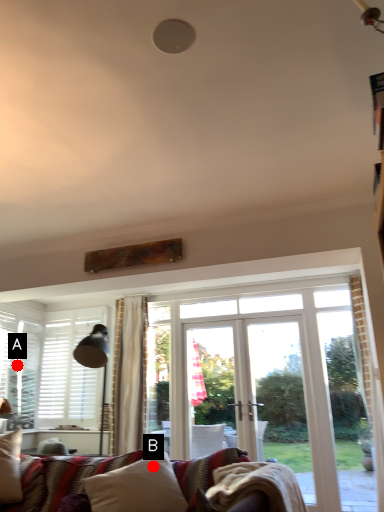
Question: Two points are circled on the image, labeled by A and B beside each circle. Which point appears farthest from the camera in this image?

Choices:
 (A) A is further
 (B) B is further

Answer: (A)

● ● ●

- [WHAT TO PRODUCE] Copy the records above verbatim, preserving every line of text in its original order. Omit the pictures from your reproduction.

- [ANSWER FOR THE TASK]
Question: Two points are circled on the image, labeled by A and B beside each circle. Which point appears farthest from the camera in this image?

Choices:
 (A) A is further
 (B) B is further

Answer: (A)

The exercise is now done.